-- Data follows --

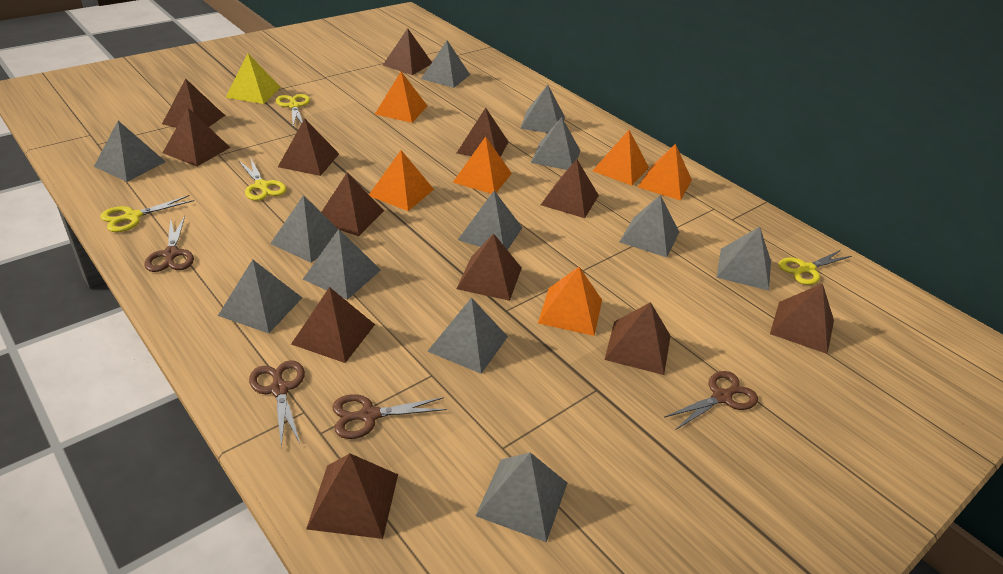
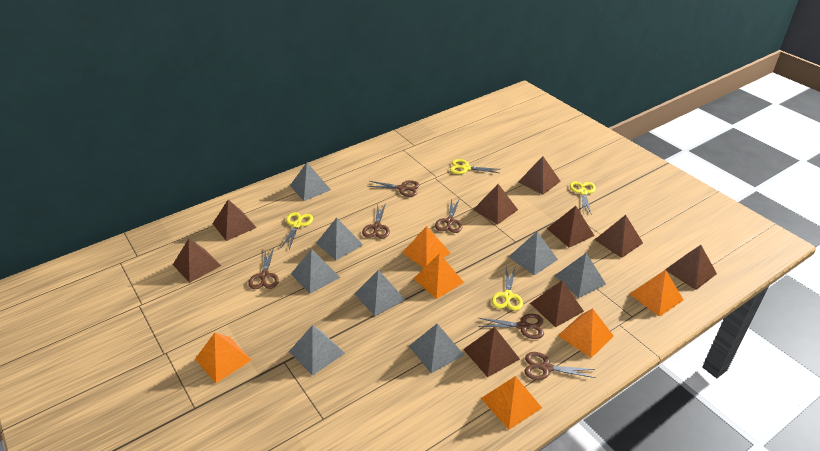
brown pyramid: 12 -> 9
brown scissors: 4 -> 6
grey pyramid: 12 -> 8
yellow pyramid: 1 -> 0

-- Data concluded --

Work task:
Which of the lines in the data hold the string "brown"? Report each of them by copying it.

Result of the task:
brown pyramid: 12 -> 9
brown scissors: 4 -> 6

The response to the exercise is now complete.